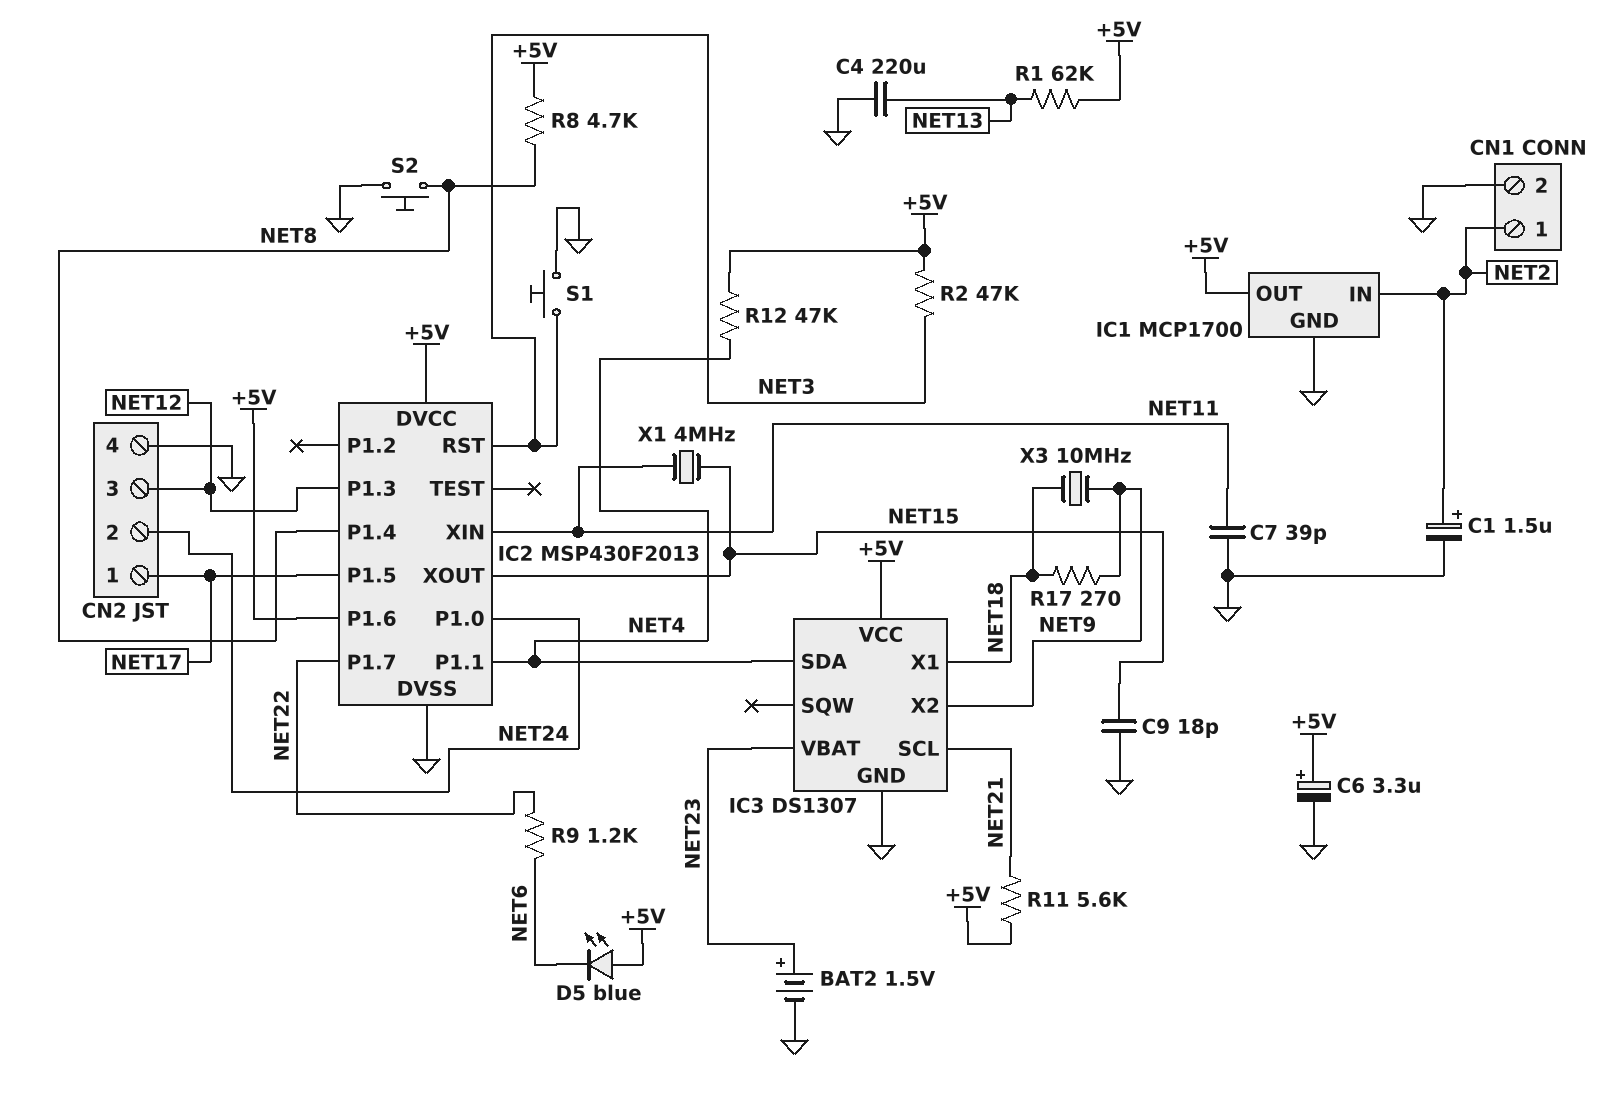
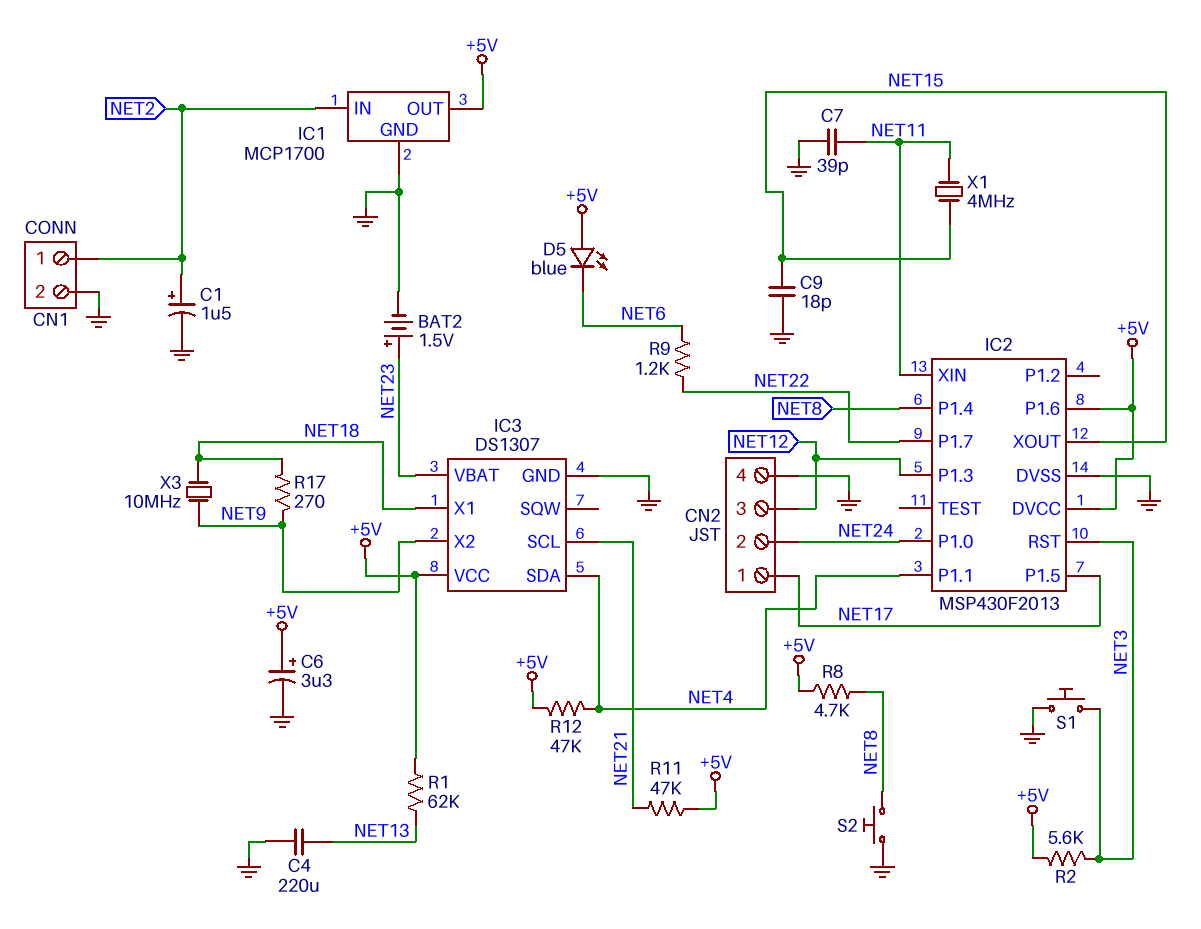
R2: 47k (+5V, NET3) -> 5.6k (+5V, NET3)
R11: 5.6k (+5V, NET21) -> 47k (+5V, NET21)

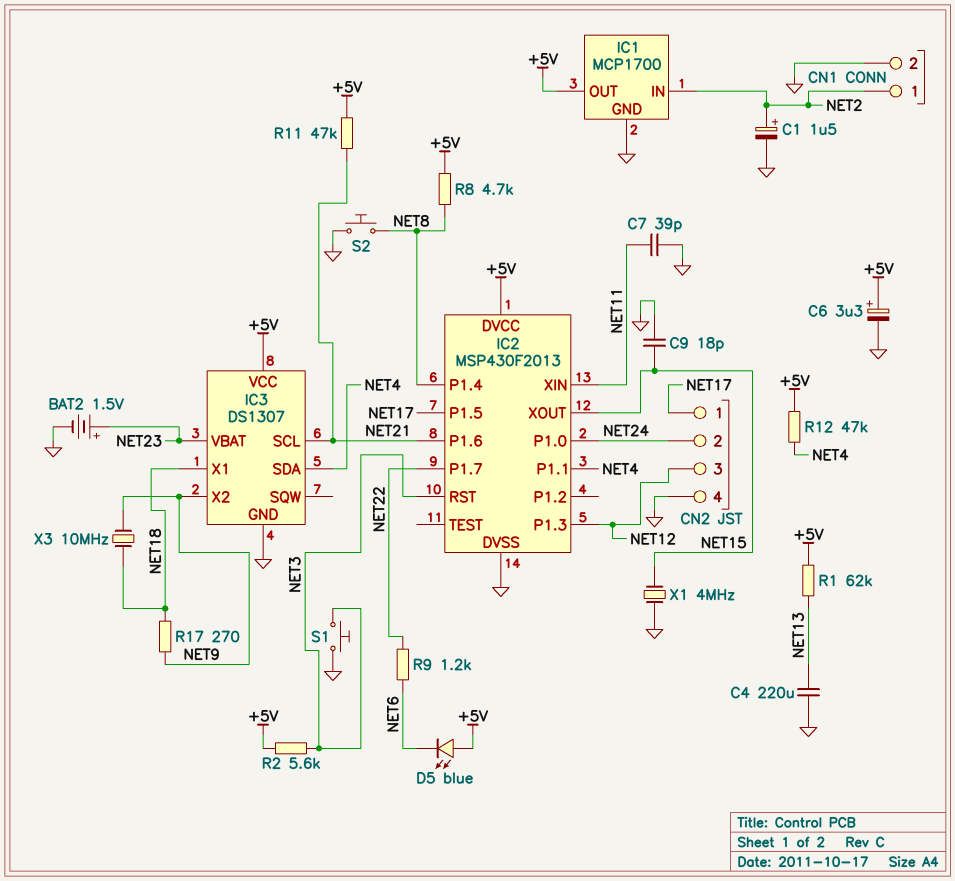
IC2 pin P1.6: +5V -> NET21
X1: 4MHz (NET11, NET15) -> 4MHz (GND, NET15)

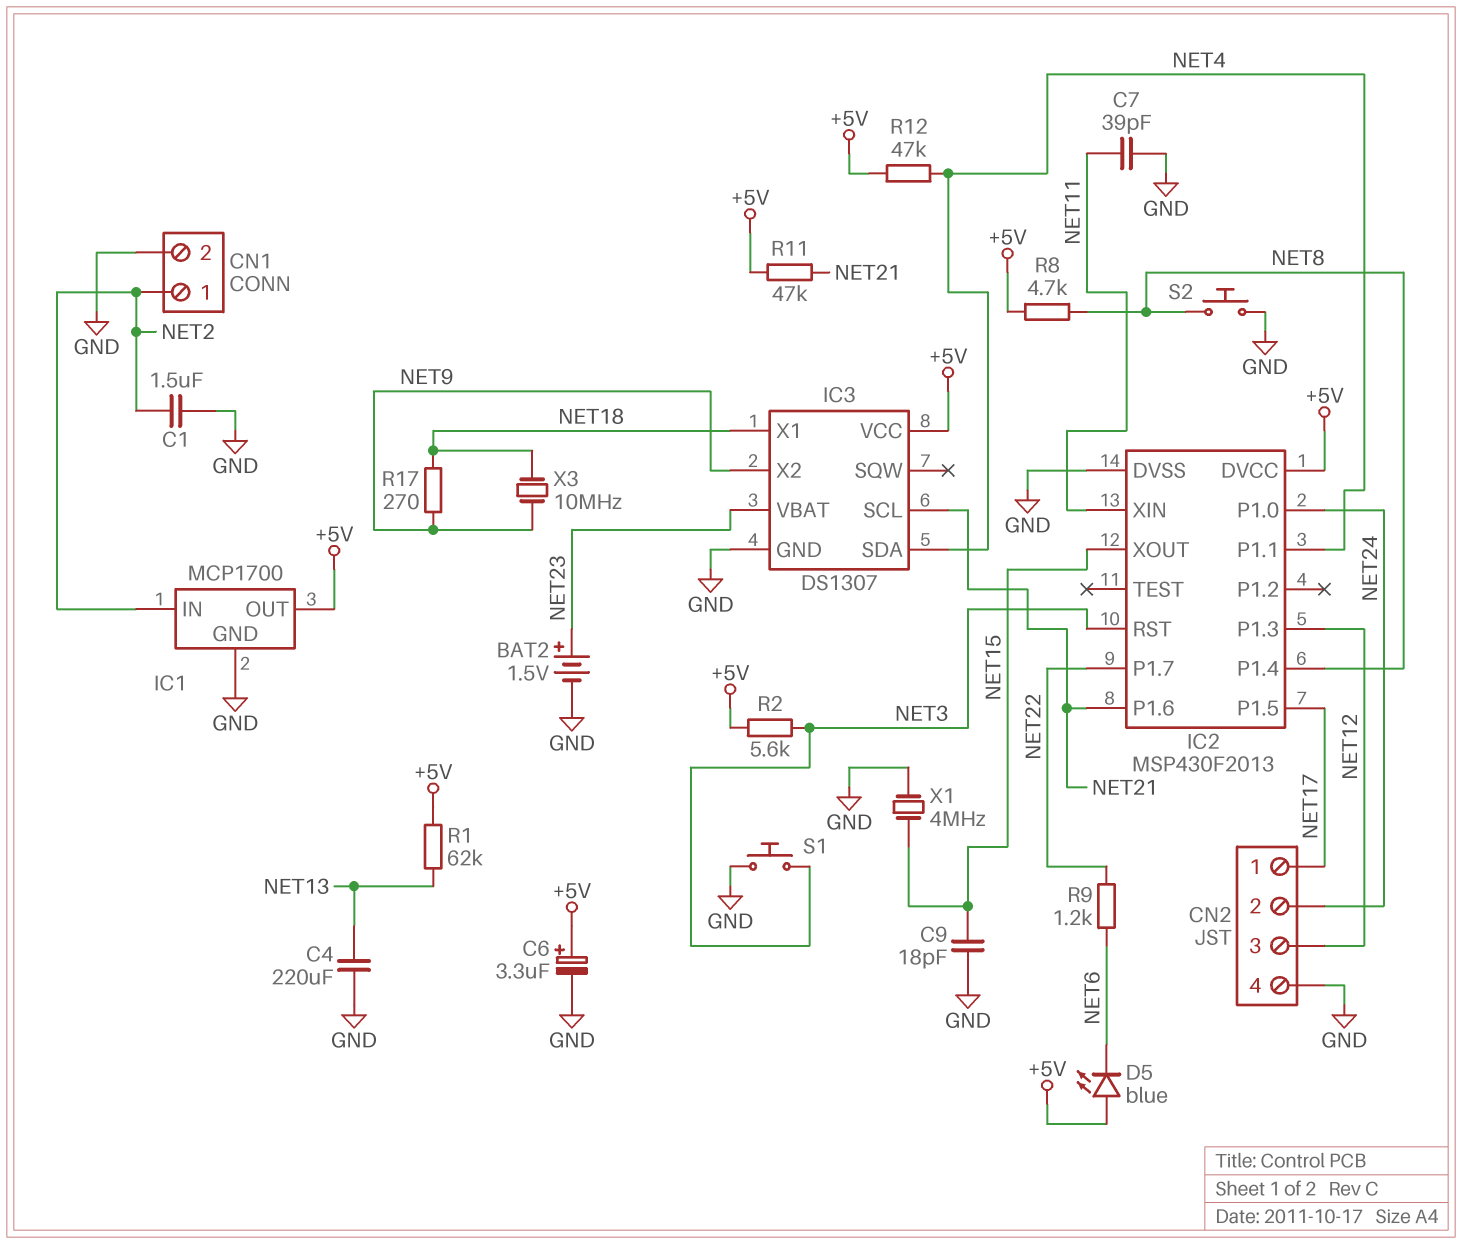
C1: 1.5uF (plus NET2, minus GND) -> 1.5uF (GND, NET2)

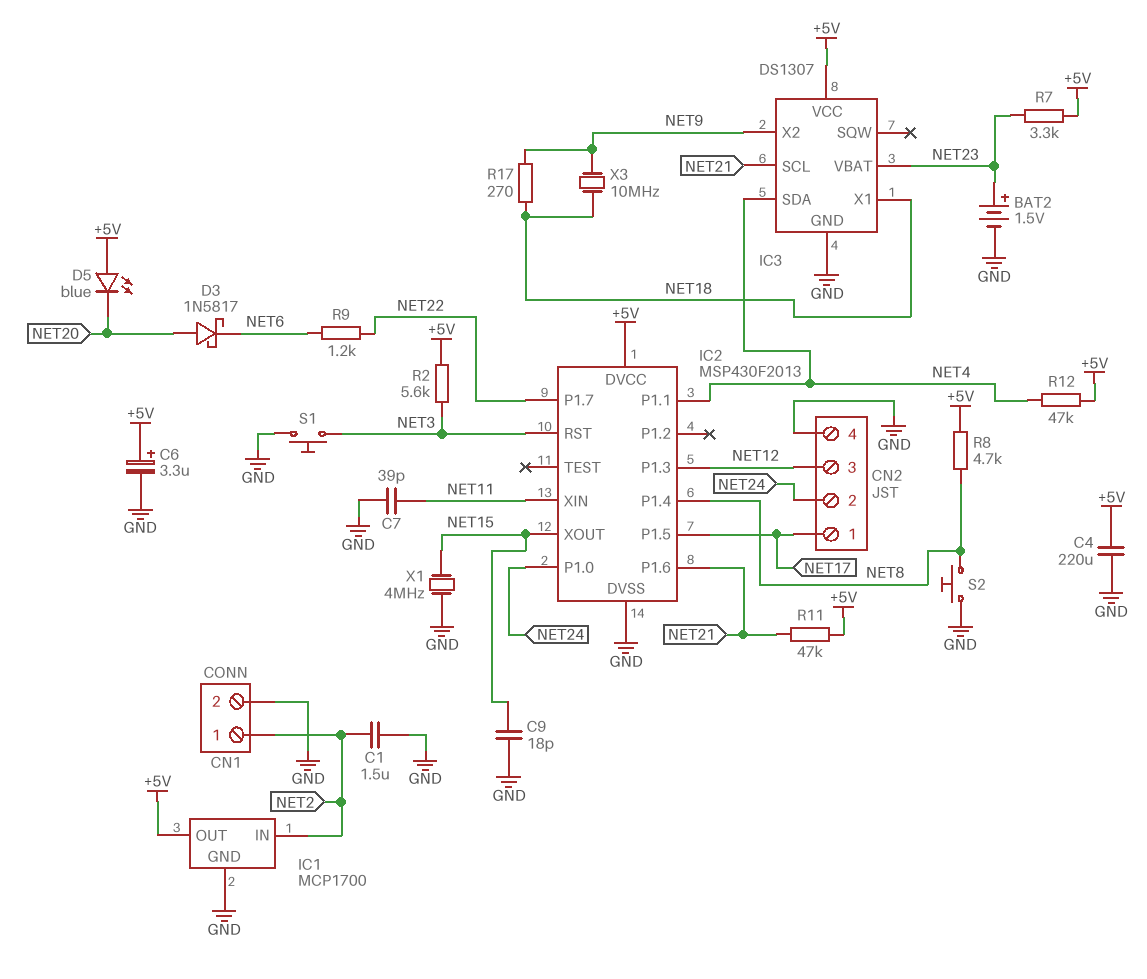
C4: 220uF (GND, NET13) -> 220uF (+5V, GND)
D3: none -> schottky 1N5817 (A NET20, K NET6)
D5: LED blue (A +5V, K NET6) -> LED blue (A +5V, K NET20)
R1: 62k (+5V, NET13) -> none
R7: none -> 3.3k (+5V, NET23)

+===+

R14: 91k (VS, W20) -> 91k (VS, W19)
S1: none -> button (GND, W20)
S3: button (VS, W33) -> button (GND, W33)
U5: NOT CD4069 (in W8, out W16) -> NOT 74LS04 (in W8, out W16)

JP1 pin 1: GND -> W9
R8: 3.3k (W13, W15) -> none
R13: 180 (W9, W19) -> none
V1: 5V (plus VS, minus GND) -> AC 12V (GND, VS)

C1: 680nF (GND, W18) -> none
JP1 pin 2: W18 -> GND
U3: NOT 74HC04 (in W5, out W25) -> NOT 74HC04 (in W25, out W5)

+===+

**EXERCISE AIM**
Scan the listing above and tally the lines that include the string "button". Write the total and nothing more.

**YOUR SOLUTION**
2